[PROBLEM DESCRIPTION]
Quote every line of the items below word for word, omitting the pictures.

[RECORDS SUPPLIED]

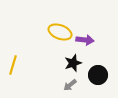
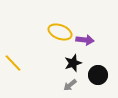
yellow line: moved 2 px up; rotated 60 degrees counterclockwise
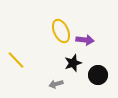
yellow ellipse: moved 1 px right, 1 px up; rotated 45 degrees clockwise
yellow line: moved 3 px right, 3 px up
gray arrow: moved 14 px left, 1 px up; rotated 24 degrees clockwise
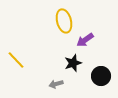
yellow ellipse: moved 3 px right, 10 px up; rotated 10 degrees clockwise
purple arrow: rotated 138 degrees clockwise
black circle: moved 3 px right, 1 px down
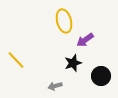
gray arrow: moved 1 px left, 2 px down
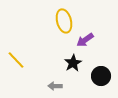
black star: rotated 12 degrees counterclockwise
gray arrow: rotated 16 degrees clockwise
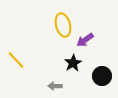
yellow ellipse: moved 1 px left, 4 px down
black circle: moved 1 px right
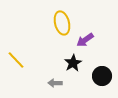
yellow ellipse: moved 1 px left, 2 px up
gray arrow: moved 3 px up
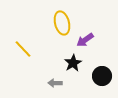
yellow line: moved 7 px right, 11 px up
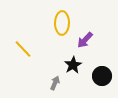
yellow ellipse: rotated 15 degrees clockwise
purple arrow: rotated 12 degrees counterclockwise
black star: moved 2 px down
gray arrow: rotated 112 degrees clockwise
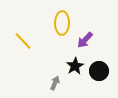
yellow line: moved 8 px up
black star: moved 2 px right, 1 px down
black circle: moved 3 px left, 5 px up
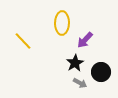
black star: moved 3 px up
black circle: moved 2 px right, 1 px down
gray arrow: moved 25 px right; rotated 96 degrees clockwise
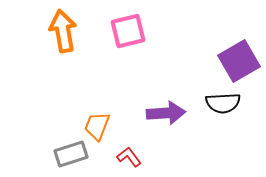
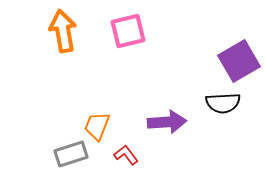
purple arrow: moved 1 px right, 9 px down
red L-shape: moved 3 px left, 2 px up
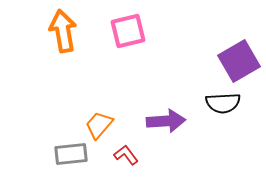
purple arrow: moved 1 px left, 1 px up
orange trapezoid: moved 2 px right, 1 px up; rotated 20 degrees clockwise
gray rectangle: rotated 12 degrees clockwise
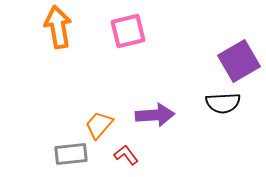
orange arrow: moved 5 px left, 4 px up
purple arrow: moved 11 px left, 6 px up
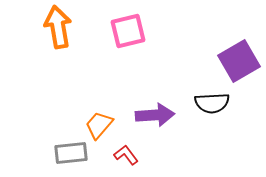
black semicircle: moved 11 px left
gray rectangle: moved 1 px up
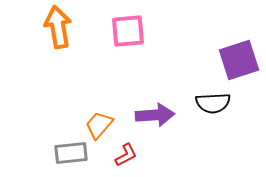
pink square: rotated 9 degrees clockwise
purple square: moved 1 px up; rotated 12 degrees clockwise
black semicircle: moved 1 px right
red L-shape: rotated 100 degrees clockwise
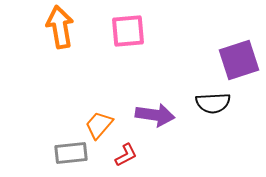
orange arrow: moved 2 px right
purple arrow: rotated 12 degrees clockwise
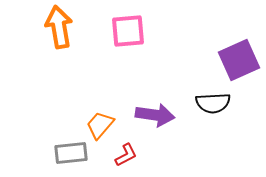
orange arrow: moved 1 px left
purple square: rotated 6 degrees counterclockwise
orange trapezoid: moved 1 px right
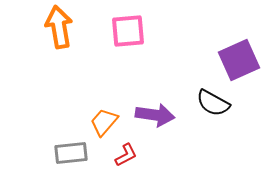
black semicircle: rotated 32 degrees clockwise
orange trapezoid: moved 4 px right, 3 px up
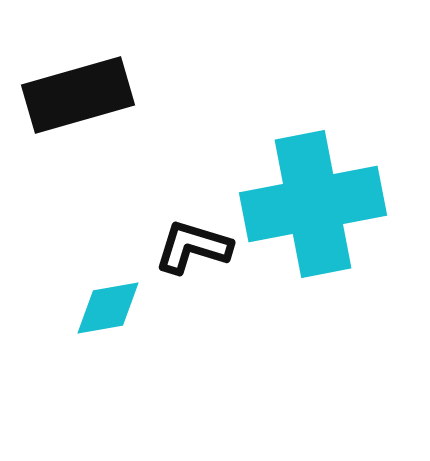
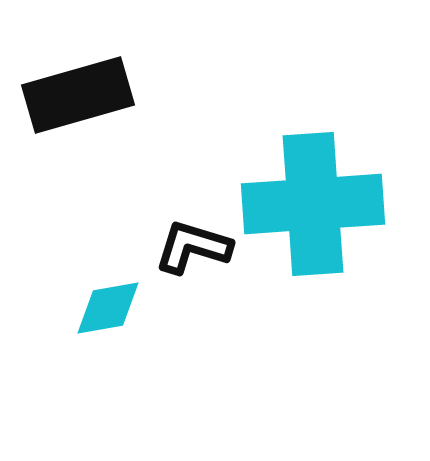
cyan cross: rotated 7 degrees clockwise
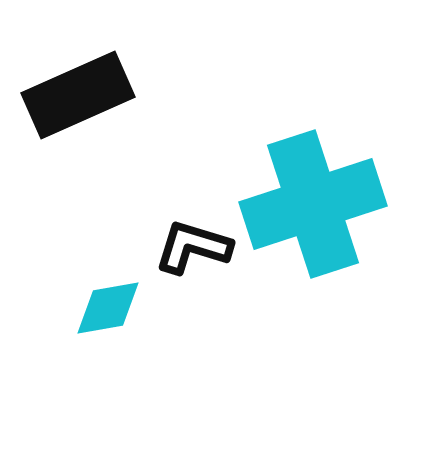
black rectangle: rotated 8 degrees counterclockwise
cyan cross: rotated 14 degrees counterclockwise
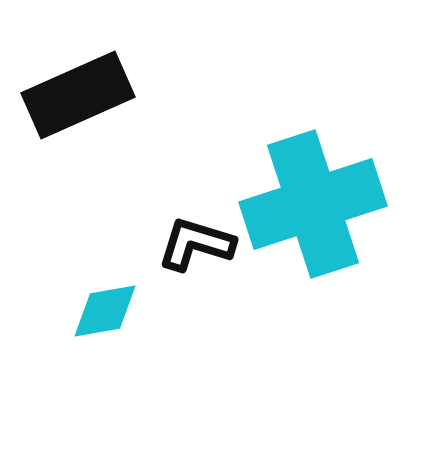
black L-shape: moved 3 px right, 3 px up
cyan diamond: moved 3 px left, 3 px down
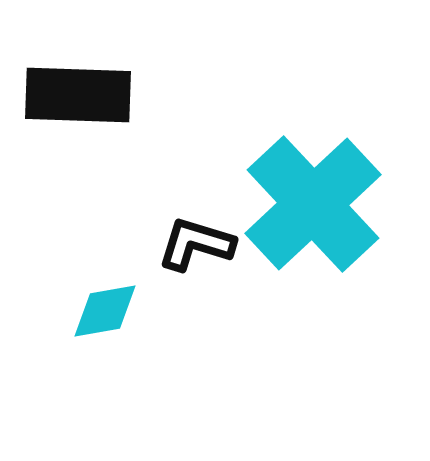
black rectangle: rotated 26 degrees clockwise
cyan cross: rotated 25 degrees counterclockwise
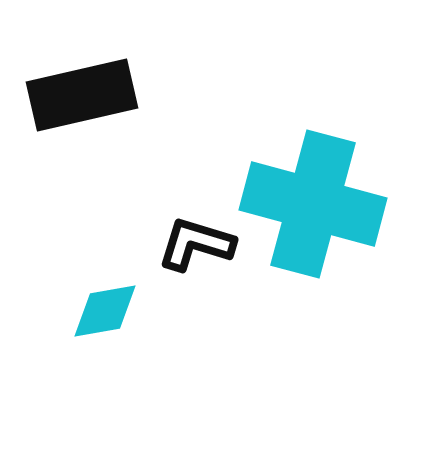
black rectangle: moved 4 px right; rotated 15 degrees counterclockwise
cyan cross: rotated 32 degrees counterclockwise
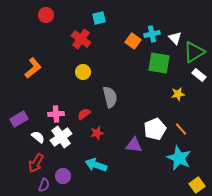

[IN RESPONSE]
yellow line: moved 2 px up; rotated 60 degrees counterclockwise
yellow ellipse: moved 1 px right, 1 px up; rotated 45 degrees clockwise
yellow line: moved 3 px right, 3 px up
gray arrow: moved 14 px left, 1 px up; rotated 24 degrees clockwise
yellow ellipse: moved 3 px right, 10 px up; rotated 10 degrees clockwise
purple arrow: rotated 138 degrees clockwise
black circle: moved 3 px right, 1 px down
gray arrow: moved 1 px left, 2 px down
black star: rotated 12 degrees counterclockwise
gray arrow: rotated 16 degrees clockwise
yellow ellipse: moved 1 px left, 4 px down
black circle: moved 1 px right
yellow ellipse: moved 1 px left, 2 px up
gray arrow: moved 3 px up
yellow line: moved 7 px right, 11 px up
yellow ellipse: rotated 15 degrees clockwise
purple arrow: rotated 12 degrees counterclockwise
black star: moved 2 px down
gray arrow: rotated 112 degrees clockwise
yellow line: moved 8 px up
black star: moved 2 px right, 1 px down
black circle: moved 3 px left, 5 px up
black star: moved 3 px up
black circle: moved 2 px right, 1 px down
gray arrow: moved 25 px right; rotated 96 degrees clockwise
purple arrow: moved 1 px right, 9 px down
red L-shape: moved 3 px left, 2 px up
purple arrow: moved 1 px left, 1 px up
orange trapezoid: moved 2 px right, 1 px up; rotated 20 degrees clockwise
gray rectangle: rotated 12 degrees clockwise
orange arrow: moved 5 px left, 4 px up
purple arrow: moved 11 px left, 6 px up
black semicircle: moved 11 px left
gray rectangle: moved 1 px up
pink square: rotated 9 degrees clockwise
purple square: moved 1 px up; rotated 12 degrees clockwise
black semicircle: moved 1 px right
red L-shape: rotated 100 degrees clockwise
orange arrow: moved 2 px right
purple arrow: rotated 12 degrees clockwise
orange arrow: moved 1 px left
purple square: rotated 6 degrees counterclockwise
orange trapezoid: moved 1 px right
black semicircle: rotated 32 degrees clockwise
orange trapezoid: moved 4 px right, 3 px up
cyan cross: rotated 7 degrees clockwise
black rectangle: rotated 8 degrees counterclockwise
cyan cross: rotated 14 degrees counterclockwise
black L-shape: moved 3 px right, 3 px up
cyan diamond: moved 3 px left, 3 px down
black rectangle: rotated 26 degrees clockwise
cyan cross: rotated 25 degrees counterclockwise
black rectangle: moved 4 px right; rotated 15 degrees counterclockwise
cyan cross: rotated 32 degrees counterclockwise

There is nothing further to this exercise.